> [WORK REQUEST] Please take the records that follow and repeat exactly the lines starting with the line with "(179, 242) = (197, 210): white" and going on through the line with "(414, 107) = (460, 165): blue spoon -> none".

> [RECORDED INFORMATION]
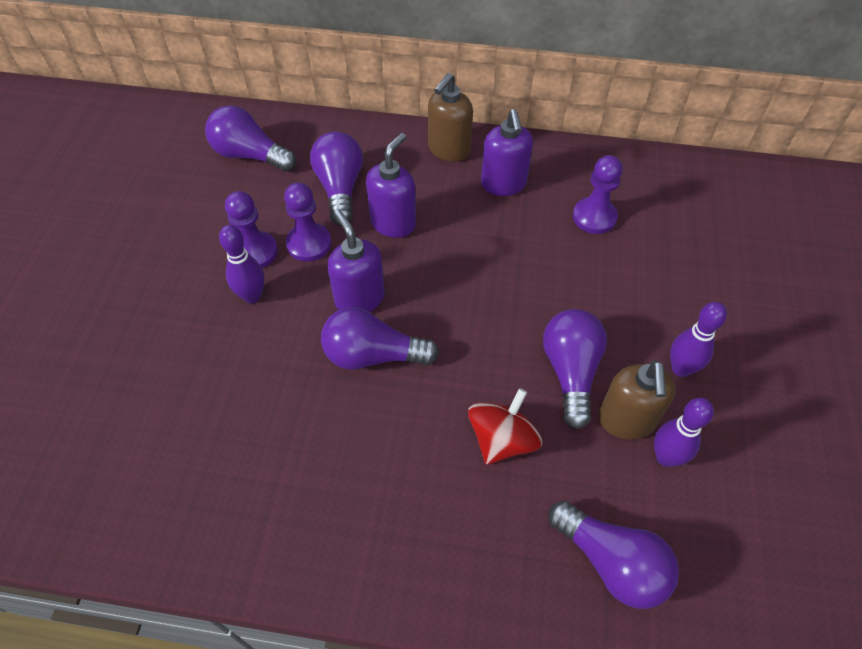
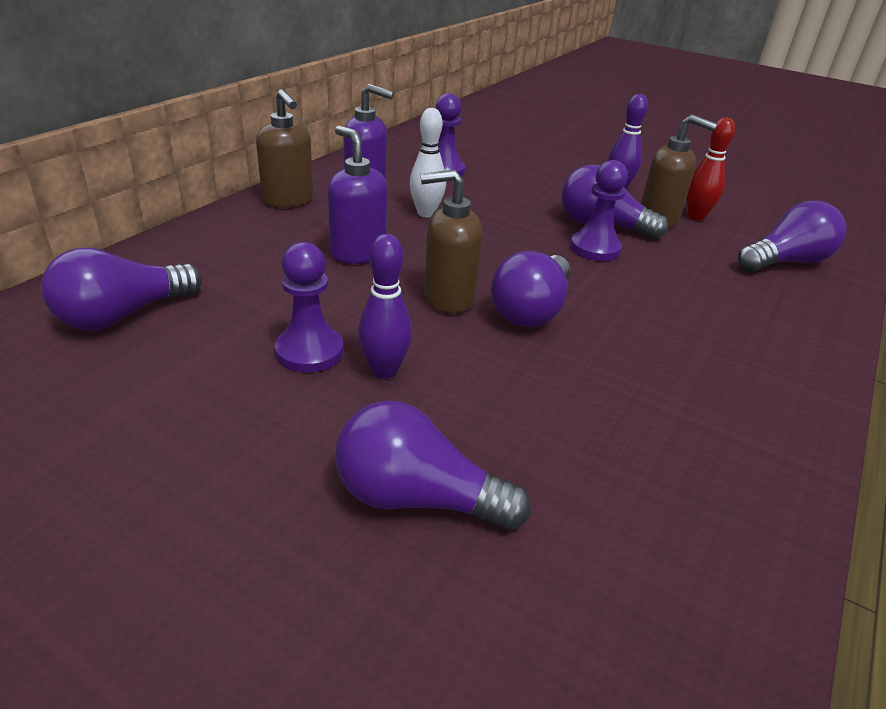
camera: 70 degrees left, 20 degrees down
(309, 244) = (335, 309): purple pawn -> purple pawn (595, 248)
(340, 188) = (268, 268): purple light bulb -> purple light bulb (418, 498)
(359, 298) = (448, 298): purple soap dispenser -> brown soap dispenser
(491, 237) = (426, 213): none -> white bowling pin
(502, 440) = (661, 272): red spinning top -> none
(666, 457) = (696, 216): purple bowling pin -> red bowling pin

* * *

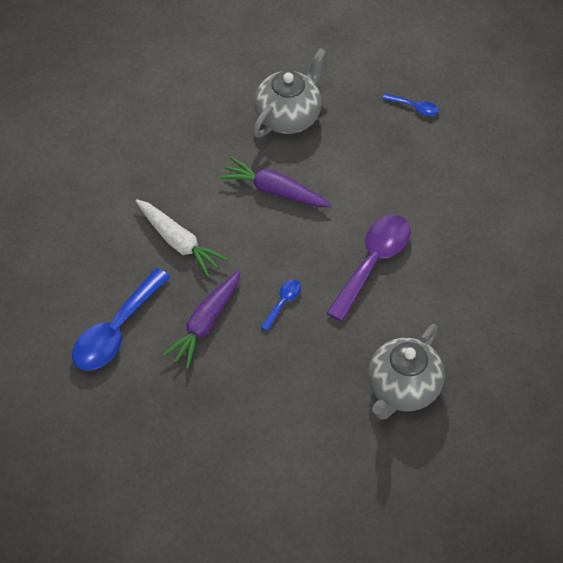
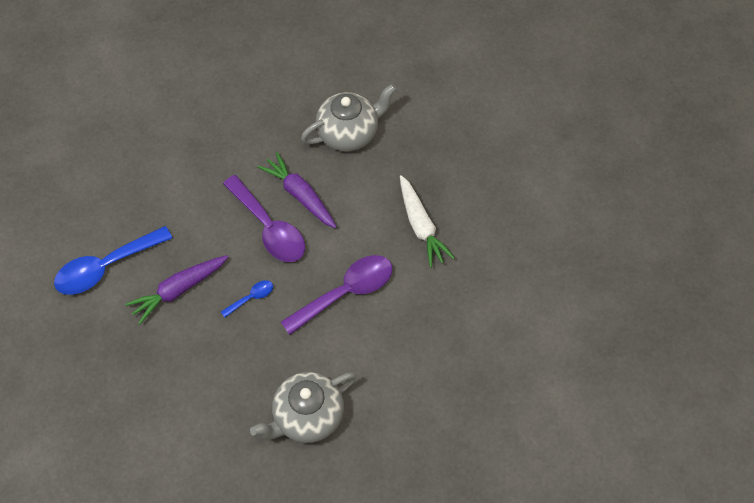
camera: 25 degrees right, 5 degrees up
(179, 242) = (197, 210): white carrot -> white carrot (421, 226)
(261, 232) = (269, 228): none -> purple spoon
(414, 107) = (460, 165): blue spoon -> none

--

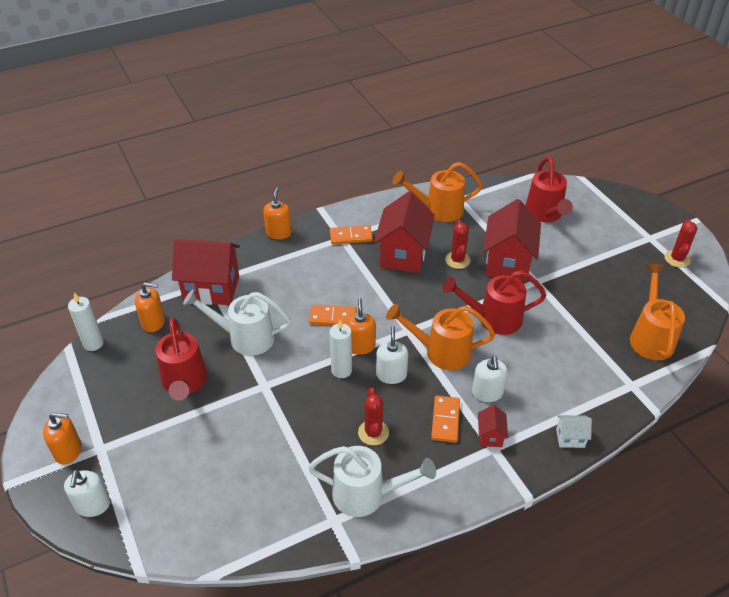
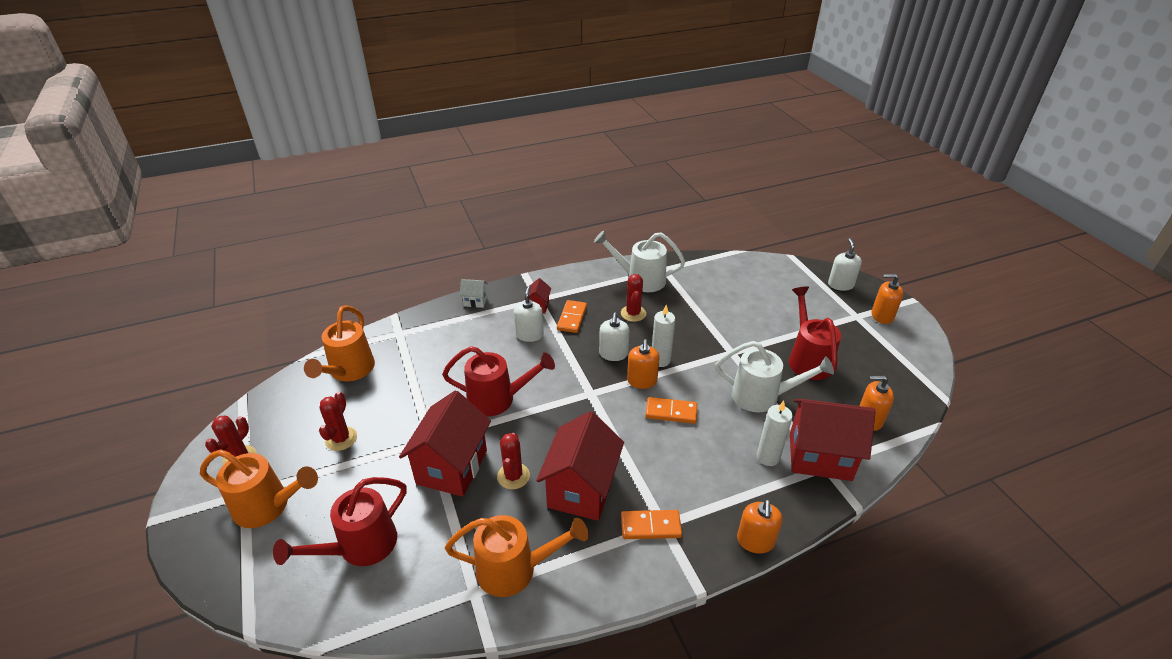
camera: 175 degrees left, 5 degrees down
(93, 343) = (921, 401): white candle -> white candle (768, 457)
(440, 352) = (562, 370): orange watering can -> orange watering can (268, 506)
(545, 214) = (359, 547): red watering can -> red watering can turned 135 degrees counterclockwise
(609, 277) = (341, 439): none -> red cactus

> [RESULT FOR THIS EXERCISE]
(179, 242) = (197, 210): white carrot -> white carrot (421, 226)
(261, 232) = (269, 228): none -> purple spoon
(414, 107) = (460, 165): blue spoon -> none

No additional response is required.